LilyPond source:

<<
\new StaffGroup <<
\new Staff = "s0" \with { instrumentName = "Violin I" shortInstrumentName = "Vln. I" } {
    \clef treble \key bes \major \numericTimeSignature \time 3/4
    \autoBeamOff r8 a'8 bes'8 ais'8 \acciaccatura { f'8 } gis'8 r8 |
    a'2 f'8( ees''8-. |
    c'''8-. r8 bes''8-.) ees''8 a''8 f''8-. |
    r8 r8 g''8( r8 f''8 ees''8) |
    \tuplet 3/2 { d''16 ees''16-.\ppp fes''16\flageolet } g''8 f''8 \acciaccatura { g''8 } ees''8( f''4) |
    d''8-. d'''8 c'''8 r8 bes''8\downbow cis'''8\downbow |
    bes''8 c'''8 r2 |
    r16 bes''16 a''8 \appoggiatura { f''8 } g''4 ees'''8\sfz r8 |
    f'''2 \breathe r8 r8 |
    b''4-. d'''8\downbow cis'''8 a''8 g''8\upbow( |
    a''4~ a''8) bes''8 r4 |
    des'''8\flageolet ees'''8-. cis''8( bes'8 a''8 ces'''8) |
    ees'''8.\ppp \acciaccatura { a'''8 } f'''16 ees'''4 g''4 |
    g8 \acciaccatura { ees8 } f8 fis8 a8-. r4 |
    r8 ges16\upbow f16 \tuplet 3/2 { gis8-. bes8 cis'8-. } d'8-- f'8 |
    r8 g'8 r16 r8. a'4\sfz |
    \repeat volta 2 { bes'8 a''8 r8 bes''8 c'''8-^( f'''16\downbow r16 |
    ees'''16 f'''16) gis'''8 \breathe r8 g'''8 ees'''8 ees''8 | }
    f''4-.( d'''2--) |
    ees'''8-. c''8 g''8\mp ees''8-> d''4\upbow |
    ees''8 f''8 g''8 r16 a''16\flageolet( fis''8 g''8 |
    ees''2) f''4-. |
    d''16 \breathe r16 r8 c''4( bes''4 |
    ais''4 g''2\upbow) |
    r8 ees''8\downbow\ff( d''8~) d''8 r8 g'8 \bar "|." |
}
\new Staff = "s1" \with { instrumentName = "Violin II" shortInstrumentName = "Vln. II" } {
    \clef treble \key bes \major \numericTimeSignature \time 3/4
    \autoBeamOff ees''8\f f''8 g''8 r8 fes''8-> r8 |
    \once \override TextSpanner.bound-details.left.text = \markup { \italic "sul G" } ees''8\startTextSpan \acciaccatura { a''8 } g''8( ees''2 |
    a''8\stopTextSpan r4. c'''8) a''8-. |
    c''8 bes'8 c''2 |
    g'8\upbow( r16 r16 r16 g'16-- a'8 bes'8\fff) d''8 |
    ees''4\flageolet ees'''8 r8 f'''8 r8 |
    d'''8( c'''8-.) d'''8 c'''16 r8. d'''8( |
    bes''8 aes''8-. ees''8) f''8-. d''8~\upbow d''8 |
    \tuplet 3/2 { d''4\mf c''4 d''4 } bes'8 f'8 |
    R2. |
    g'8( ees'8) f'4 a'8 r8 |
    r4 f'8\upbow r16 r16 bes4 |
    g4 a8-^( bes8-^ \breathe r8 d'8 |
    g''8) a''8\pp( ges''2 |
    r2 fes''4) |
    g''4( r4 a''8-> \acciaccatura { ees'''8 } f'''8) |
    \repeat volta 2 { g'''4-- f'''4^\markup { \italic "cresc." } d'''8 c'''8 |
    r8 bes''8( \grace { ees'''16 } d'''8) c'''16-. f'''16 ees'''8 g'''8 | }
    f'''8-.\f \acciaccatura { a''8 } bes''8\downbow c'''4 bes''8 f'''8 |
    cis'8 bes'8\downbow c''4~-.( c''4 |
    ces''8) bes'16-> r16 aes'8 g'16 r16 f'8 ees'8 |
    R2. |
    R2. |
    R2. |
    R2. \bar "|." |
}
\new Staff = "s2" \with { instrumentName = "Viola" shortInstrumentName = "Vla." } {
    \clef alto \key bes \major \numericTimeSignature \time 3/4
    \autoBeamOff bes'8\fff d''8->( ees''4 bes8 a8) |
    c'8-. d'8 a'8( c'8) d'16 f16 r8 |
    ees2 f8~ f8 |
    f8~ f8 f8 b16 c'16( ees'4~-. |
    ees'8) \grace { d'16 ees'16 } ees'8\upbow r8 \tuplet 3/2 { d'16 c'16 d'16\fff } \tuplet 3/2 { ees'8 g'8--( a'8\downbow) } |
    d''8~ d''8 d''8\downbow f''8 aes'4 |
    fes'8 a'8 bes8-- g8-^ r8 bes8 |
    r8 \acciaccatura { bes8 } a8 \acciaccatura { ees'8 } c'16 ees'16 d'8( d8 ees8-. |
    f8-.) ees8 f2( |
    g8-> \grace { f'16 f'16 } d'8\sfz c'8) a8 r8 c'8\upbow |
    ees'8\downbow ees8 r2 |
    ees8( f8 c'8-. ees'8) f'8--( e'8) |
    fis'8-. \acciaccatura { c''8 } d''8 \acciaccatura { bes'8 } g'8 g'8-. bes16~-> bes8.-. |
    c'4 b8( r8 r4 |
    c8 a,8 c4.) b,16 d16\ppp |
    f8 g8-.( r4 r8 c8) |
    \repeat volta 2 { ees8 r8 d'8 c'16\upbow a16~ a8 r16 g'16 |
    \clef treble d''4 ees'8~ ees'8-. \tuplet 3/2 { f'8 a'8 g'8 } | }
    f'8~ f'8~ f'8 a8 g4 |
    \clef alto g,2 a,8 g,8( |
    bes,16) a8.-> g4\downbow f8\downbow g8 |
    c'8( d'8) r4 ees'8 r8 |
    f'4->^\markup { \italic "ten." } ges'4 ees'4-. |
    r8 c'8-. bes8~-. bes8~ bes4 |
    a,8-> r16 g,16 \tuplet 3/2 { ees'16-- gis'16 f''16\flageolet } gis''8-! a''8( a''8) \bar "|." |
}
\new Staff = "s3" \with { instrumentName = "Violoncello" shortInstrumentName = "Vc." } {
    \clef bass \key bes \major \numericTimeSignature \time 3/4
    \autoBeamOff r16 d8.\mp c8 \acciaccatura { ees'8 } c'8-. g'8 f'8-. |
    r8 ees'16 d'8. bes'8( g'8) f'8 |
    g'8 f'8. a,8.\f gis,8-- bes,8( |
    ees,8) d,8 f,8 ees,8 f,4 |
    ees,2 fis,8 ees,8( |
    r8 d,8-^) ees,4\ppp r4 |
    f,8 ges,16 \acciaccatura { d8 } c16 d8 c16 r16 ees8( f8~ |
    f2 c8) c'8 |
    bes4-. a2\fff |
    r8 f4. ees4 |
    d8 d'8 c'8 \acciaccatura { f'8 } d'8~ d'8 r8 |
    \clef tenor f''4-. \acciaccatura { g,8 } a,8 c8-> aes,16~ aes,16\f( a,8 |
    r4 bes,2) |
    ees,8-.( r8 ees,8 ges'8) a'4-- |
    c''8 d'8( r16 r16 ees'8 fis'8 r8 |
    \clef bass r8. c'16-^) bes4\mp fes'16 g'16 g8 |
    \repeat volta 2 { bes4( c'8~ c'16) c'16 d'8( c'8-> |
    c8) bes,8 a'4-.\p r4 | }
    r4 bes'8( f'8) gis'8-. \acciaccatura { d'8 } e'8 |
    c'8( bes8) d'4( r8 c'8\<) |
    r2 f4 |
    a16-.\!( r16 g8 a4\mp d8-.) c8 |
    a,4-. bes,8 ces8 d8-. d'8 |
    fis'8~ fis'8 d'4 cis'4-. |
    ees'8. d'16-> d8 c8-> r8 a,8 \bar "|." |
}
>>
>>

**GIVEN PROBLEM:** Pick out every line in the data above that contains the string "time", and copy each of those lines in full.

**RESPONSE BELOW:**
    \clef treble \key bes \major \numericTimeSignature \time 3/4
    \clef treble \key bes \major \numericTimeSignature \time 3/4
    \clef alto \key bes \major \numericTimeSignature \time 3/4
    \clef bass \key bes \major \numericTimeSignature \time 3/4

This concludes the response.